*ENTRIES SHOWN*
=== Section Start ===

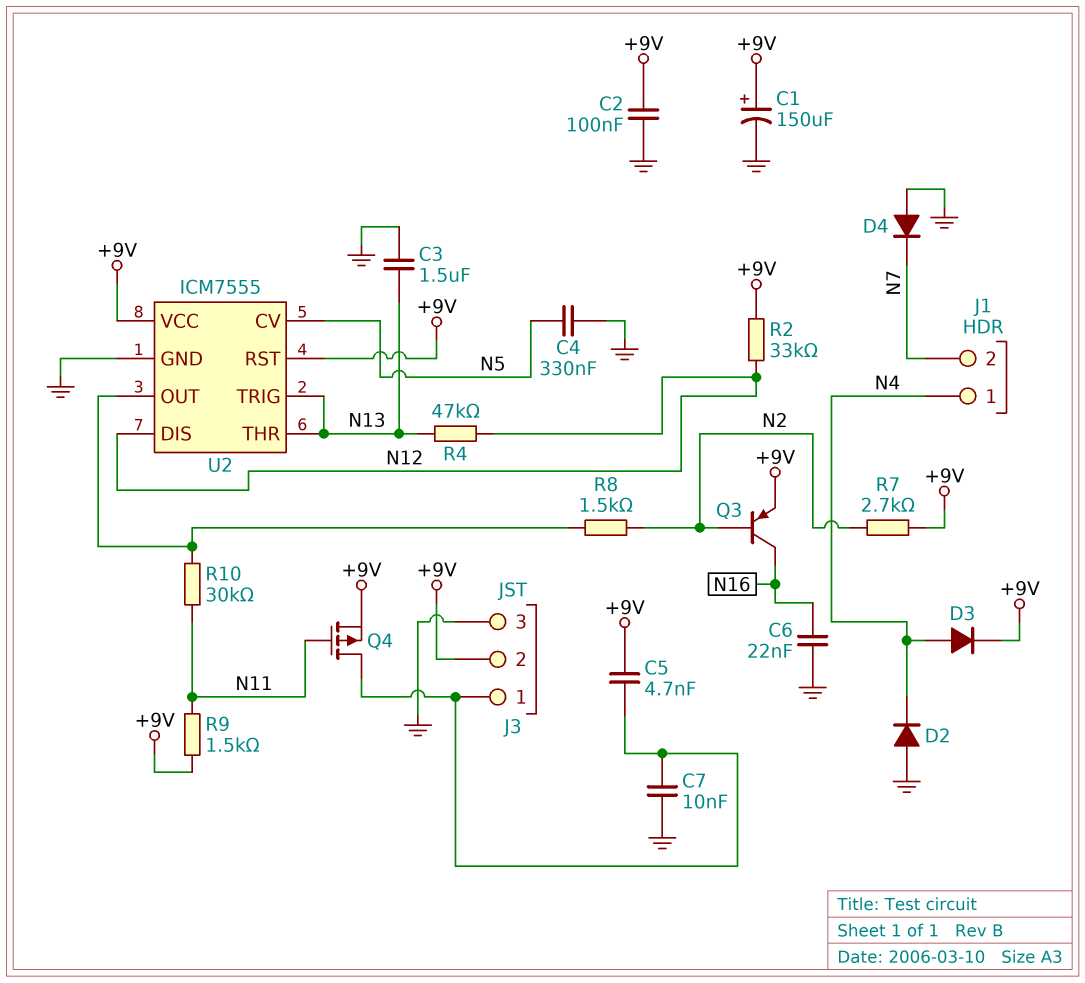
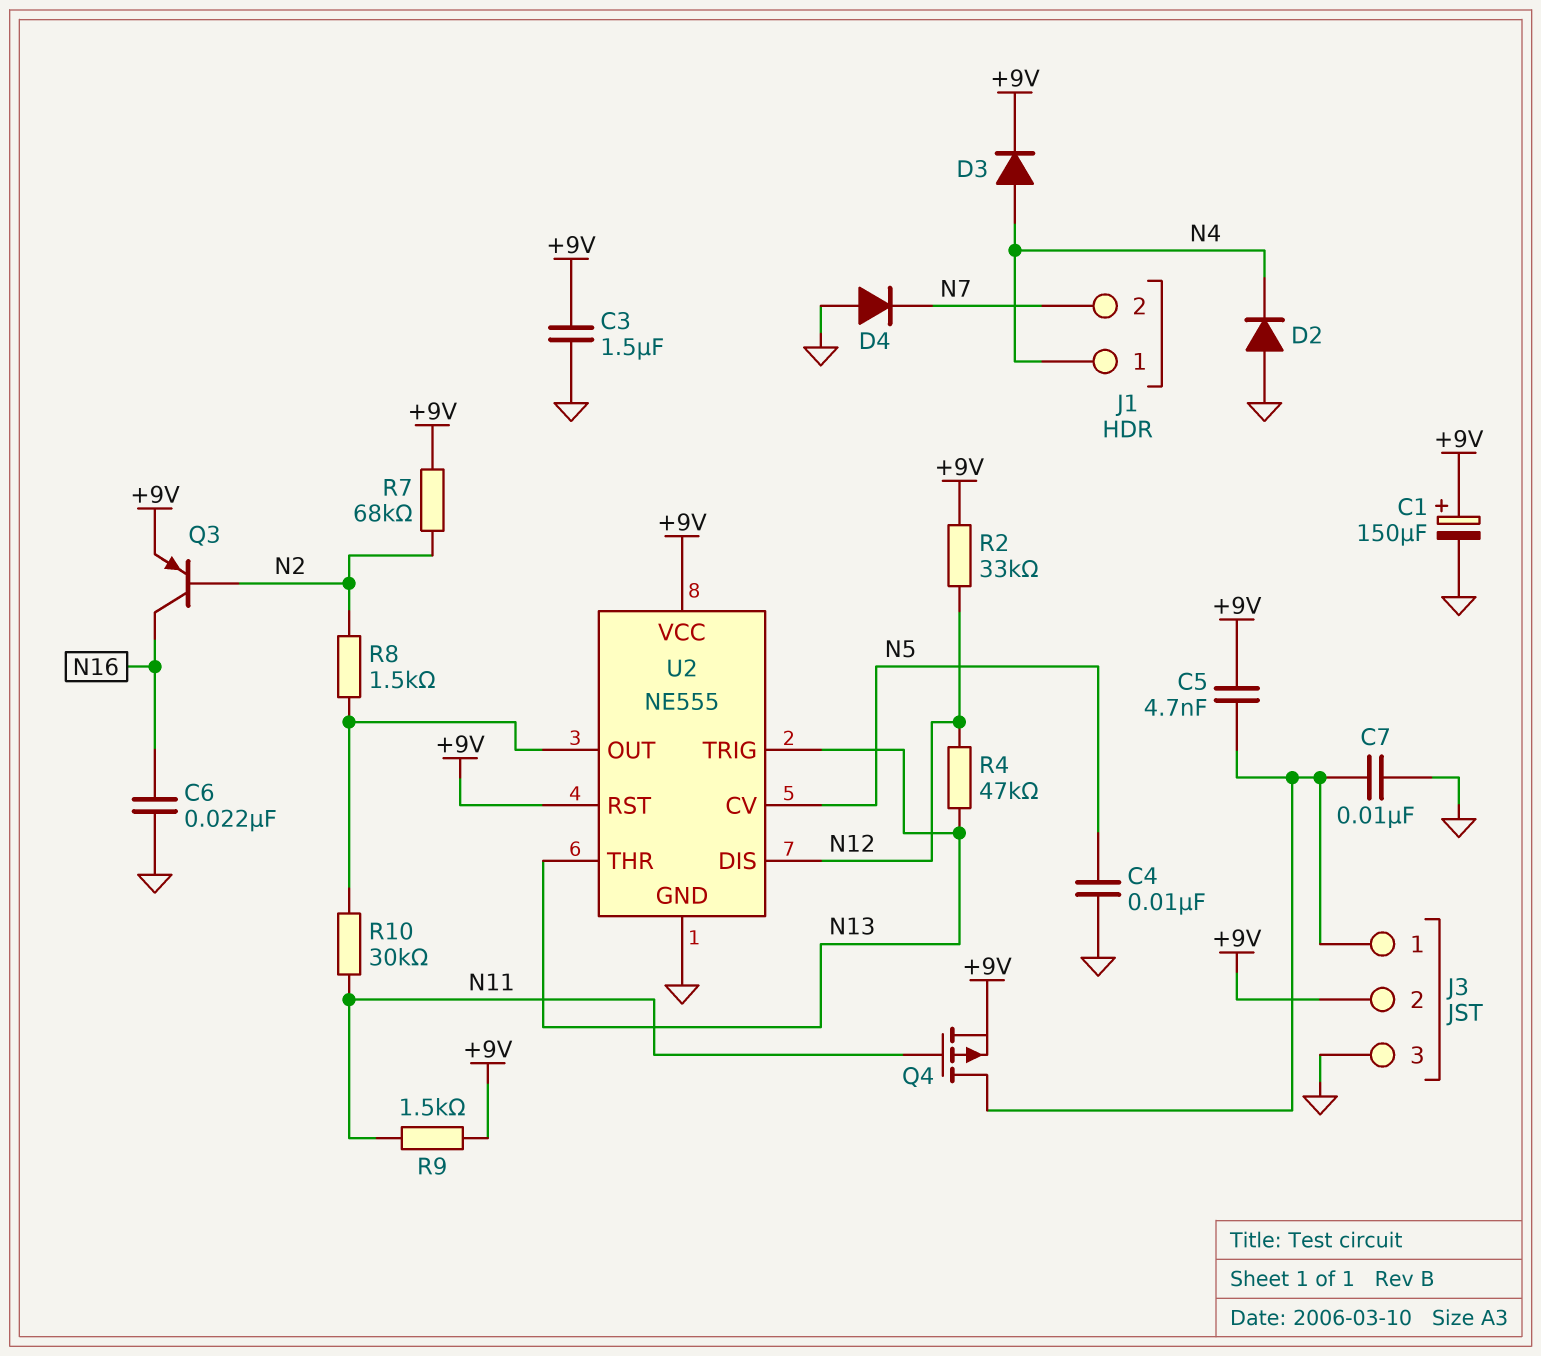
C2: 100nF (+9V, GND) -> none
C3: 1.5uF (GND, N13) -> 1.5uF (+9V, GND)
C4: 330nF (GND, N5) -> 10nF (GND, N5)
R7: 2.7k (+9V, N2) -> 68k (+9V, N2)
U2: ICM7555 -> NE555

=== Section End ===

*WHAT TO WORK ON*
Your response must consist of the material above, reproduced word for word, with the images omitted.

*RESULT*
C2: 100nF (+9V, GND) -> none
C3: 1.5uF (GND, N13) -> 1.5uF (+9V, GND)
C4: 330nF (GND, N5) -> 10nF (GND, N5)
R7: 2.7k (+9V, N2) -> 68k (+9V, N2)
U2: ICM7555 -> NE555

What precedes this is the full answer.